:: Problem to work on ::
Output only the span of lines that begins at the line containing "Q4: NPN TIP120" and ends at the last line of the data, both included, exactly as they appear.

Structured diff data
>>>>
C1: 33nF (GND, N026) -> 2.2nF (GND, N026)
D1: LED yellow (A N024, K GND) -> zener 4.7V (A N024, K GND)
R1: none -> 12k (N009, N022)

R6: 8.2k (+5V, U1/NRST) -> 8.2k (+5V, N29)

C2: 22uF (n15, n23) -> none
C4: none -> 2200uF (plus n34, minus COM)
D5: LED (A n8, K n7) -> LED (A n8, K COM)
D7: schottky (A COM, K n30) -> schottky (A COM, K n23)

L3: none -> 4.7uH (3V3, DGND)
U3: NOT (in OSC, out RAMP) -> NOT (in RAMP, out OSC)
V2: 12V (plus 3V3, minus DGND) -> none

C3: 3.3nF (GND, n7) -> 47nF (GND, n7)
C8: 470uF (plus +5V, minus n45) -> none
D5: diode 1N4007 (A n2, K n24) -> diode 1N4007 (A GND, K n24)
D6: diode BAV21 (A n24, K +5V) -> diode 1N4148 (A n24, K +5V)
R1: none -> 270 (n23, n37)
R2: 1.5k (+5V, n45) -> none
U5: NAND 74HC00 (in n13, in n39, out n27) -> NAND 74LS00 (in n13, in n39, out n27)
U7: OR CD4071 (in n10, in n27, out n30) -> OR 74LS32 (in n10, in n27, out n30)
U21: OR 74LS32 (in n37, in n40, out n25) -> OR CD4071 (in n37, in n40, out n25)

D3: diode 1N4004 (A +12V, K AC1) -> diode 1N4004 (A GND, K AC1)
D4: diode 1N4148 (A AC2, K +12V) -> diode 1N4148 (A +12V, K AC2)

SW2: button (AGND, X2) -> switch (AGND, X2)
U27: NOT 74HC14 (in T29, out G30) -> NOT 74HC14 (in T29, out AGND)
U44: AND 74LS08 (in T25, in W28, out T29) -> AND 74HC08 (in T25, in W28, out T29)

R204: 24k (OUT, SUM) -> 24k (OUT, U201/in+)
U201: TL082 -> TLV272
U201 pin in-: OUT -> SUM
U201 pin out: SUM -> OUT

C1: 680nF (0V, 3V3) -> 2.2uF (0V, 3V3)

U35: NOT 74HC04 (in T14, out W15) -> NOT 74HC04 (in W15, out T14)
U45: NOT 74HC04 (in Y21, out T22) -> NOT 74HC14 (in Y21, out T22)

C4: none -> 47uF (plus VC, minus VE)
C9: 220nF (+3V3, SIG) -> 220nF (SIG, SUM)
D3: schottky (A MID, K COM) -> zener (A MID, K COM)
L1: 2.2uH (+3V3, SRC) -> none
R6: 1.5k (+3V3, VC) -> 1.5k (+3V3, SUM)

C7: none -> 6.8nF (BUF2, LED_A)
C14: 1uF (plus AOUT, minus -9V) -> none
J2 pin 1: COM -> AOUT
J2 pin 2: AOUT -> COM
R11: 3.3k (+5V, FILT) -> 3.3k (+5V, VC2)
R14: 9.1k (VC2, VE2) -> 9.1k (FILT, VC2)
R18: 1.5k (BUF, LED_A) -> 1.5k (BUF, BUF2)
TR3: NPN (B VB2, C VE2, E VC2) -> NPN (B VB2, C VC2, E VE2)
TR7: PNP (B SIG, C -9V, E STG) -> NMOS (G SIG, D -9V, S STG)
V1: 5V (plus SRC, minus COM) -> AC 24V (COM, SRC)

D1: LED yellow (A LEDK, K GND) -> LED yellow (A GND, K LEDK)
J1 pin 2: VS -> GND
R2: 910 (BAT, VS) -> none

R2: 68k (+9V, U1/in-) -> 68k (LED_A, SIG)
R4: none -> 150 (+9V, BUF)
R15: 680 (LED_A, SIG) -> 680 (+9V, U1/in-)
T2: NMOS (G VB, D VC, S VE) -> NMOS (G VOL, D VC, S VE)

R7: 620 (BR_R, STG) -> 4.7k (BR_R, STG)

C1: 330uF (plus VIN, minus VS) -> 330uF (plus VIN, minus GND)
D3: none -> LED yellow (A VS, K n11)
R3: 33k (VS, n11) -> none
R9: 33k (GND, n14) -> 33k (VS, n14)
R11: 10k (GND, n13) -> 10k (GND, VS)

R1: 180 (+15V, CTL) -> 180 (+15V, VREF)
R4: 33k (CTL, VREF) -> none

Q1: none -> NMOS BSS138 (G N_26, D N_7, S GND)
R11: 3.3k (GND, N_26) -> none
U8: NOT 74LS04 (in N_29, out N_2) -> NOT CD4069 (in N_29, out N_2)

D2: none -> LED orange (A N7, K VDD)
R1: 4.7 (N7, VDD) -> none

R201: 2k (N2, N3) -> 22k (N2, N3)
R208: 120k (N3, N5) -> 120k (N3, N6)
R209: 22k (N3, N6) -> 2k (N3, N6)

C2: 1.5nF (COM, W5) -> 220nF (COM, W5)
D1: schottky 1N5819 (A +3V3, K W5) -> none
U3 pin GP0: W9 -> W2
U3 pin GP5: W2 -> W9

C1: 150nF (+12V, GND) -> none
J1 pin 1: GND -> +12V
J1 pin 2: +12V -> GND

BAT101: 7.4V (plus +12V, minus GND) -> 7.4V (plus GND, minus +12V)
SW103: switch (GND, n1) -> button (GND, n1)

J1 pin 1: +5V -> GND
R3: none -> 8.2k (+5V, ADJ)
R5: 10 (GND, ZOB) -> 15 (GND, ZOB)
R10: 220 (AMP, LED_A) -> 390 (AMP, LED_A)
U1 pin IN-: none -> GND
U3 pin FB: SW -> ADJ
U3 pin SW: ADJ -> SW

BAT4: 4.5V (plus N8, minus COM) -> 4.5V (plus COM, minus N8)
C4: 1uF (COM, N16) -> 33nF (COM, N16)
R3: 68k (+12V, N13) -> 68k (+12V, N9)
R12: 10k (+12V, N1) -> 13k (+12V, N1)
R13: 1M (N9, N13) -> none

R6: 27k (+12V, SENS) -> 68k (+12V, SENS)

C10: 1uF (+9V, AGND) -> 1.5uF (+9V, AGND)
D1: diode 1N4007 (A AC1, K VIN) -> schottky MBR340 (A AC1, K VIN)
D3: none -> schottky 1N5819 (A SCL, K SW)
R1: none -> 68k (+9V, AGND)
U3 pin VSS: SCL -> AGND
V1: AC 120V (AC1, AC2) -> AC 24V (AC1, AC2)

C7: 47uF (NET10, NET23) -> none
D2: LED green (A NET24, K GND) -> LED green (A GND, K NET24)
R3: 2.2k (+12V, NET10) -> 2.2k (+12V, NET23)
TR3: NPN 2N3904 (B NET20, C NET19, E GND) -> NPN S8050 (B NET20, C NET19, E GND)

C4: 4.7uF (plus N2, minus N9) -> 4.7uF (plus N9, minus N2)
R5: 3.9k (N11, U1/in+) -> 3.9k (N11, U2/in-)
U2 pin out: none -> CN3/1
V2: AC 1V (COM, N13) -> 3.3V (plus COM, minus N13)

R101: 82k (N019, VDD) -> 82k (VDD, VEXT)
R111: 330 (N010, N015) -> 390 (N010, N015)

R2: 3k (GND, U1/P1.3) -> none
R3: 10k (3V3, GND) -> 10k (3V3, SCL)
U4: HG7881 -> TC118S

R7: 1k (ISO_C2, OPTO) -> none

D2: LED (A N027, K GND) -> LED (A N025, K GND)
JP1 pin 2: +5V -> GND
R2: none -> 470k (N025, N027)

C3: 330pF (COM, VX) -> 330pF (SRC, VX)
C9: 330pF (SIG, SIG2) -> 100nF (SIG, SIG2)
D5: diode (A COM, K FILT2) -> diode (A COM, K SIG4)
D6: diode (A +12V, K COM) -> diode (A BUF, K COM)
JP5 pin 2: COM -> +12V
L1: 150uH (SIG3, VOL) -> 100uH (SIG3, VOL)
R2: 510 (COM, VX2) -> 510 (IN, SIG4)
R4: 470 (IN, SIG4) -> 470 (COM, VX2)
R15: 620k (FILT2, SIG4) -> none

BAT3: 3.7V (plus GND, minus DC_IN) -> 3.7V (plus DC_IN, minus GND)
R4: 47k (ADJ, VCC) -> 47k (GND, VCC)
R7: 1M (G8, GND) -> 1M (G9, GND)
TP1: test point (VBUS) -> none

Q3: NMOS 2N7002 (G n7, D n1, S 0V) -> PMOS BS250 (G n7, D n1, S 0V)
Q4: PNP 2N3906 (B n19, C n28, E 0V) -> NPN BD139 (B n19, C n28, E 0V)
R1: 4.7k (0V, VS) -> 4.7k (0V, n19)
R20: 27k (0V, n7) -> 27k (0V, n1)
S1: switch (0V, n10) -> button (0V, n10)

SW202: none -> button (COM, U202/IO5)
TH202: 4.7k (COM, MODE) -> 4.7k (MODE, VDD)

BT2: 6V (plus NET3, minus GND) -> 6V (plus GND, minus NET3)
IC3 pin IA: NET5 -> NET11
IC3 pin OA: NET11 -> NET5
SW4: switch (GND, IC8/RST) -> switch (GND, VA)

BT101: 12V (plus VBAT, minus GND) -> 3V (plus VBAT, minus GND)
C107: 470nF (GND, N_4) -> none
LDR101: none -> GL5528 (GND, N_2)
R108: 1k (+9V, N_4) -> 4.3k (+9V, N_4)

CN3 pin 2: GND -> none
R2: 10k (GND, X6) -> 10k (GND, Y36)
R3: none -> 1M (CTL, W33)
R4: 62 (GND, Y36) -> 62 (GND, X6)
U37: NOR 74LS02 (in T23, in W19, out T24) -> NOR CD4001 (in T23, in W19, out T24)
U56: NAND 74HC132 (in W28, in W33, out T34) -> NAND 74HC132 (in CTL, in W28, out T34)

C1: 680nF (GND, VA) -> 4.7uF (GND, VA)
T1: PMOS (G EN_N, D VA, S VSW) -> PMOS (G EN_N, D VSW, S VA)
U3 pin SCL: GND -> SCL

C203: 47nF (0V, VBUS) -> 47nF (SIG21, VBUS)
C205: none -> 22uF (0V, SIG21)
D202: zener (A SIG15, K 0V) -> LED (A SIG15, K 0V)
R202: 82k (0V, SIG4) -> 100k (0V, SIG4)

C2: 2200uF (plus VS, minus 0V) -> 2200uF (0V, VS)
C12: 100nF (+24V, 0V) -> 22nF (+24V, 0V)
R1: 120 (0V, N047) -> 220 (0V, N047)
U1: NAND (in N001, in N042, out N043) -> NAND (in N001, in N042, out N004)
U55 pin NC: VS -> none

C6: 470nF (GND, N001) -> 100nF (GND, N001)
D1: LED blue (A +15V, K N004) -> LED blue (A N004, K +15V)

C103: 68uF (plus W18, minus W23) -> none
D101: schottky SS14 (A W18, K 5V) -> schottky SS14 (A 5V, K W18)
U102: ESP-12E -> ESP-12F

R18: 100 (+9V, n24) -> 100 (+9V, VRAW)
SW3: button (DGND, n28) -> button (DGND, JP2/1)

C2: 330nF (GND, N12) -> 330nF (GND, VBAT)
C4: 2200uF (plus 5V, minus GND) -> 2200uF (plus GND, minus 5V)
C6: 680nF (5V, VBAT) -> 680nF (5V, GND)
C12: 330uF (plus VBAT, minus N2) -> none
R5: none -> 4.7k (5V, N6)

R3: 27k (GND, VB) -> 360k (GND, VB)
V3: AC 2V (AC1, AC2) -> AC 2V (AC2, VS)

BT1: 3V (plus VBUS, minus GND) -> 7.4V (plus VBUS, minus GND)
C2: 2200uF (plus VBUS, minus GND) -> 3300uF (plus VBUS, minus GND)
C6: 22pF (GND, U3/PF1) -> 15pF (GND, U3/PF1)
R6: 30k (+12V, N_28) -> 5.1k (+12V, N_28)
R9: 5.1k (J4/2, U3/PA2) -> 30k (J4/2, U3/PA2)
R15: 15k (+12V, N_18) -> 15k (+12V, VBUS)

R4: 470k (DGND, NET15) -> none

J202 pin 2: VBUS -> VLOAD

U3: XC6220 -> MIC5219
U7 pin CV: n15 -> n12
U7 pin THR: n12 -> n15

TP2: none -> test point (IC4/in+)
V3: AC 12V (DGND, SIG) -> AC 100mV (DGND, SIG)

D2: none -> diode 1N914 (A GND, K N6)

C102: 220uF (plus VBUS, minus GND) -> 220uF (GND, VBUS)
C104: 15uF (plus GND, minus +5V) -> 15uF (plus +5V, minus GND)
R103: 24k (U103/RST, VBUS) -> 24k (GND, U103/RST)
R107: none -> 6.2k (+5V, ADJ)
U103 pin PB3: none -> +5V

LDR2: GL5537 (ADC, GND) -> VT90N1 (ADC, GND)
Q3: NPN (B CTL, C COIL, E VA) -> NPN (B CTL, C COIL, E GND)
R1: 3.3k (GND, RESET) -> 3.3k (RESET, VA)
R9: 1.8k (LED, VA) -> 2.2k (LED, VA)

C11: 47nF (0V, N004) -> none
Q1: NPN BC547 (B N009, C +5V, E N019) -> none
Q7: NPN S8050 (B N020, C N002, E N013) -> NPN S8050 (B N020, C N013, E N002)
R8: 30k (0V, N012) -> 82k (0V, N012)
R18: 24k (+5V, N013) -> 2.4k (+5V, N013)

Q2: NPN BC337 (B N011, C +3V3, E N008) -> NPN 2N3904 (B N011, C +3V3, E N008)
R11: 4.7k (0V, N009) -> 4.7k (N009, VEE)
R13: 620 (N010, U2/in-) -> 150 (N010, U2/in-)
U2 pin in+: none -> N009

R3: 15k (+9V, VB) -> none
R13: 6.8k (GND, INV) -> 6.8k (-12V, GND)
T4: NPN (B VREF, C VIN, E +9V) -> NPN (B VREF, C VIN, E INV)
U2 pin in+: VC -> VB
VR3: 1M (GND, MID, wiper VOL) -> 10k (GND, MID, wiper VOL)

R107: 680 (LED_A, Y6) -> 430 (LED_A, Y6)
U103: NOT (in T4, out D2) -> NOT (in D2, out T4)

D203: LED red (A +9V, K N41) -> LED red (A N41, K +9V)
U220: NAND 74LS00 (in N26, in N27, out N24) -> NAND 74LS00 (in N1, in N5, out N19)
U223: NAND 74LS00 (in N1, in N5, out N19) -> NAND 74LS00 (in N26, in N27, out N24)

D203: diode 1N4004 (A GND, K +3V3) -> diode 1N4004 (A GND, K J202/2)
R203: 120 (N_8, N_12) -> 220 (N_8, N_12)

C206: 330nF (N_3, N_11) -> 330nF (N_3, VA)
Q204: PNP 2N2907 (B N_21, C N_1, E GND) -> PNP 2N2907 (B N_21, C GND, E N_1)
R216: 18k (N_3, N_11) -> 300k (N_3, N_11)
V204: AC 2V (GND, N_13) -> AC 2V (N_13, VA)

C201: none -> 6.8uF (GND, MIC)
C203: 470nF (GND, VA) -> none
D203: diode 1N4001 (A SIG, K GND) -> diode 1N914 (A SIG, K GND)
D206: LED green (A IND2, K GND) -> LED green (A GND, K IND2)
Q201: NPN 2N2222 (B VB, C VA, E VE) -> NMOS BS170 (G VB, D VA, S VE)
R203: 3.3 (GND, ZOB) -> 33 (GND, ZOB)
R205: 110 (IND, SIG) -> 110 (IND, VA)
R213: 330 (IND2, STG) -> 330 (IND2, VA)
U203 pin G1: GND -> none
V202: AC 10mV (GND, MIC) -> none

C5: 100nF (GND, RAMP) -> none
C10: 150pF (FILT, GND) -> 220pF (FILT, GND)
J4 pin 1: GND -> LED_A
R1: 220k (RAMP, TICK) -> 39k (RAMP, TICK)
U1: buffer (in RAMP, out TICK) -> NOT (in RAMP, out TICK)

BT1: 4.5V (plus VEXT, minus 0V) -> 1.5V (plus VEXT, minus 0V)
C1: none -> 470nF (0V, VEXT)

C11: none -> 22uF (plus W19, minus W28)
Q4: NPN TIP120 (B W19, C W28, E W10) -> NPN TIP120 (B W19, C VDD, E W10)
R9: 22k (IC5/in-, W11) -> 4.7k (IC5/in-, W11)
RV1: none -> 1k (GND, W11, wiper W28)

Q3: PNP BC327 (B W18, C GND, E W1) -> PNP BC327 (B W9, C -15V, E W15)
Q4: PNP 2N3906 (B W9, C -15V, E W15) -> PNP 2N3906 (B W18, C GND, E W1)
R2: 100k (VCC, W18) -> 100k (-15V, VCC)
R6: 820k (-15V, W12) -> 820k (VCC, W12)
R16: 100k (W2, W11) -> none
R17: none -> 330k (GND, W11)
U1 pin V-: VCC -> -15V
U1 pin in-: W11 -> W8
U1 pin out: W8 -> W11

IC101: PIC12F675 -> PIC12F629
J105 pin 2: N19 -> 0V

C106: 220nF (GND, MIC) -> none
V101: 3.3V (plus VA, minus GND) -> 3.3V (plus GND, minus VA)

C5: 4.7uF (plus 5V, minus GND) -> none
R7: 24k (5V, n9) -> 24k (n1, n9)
<<<<
:: Completed task ::
Q4: NPN TIP120 (B W19, C W28, E W10) -> NPN TIP120 (B W19, C VDD, E W10)
R9: 22k (IC5/in-, W11) -> 4.7k (IC5/in-, W11)
RV1: none -> 1k (GND, W11, wiper W28)

Q3: PNP BC327 (B W18, C GND, E W1) -> PNP BC327 (B W9, C -15V, E W15)
Q4: PNP 2N3906 (B W9, C -15V, E W15) -> PNP 2N3906 (B W18, C GND, E W1)
R2: 100k (VCC, W18) -> 100k (-15V, VCC)
R6: 820k (-15V, W12) -> 820k (VCC, W12)
R16: 100k (W2, W11) -> none
R17: none -> 330k (GND, W11)
U1 pin V-: VCC -> -15V
U1 pin in-: W11 -> W8
U1 pin out: W8 -> W11

IC101: PIC12F675 -> PIC12F629
J105 pin 2: N19 -> 0V

C106: 220nF (GND, MIC) -> none
V101: 3.3V (plus VA, minus GND) -> 3.3V (plus GND, minus VA)

C5: 4.7uF (plus 5V, minus GND) -> none
R7: 24k (5V, n9) -> 24k (n1, n9)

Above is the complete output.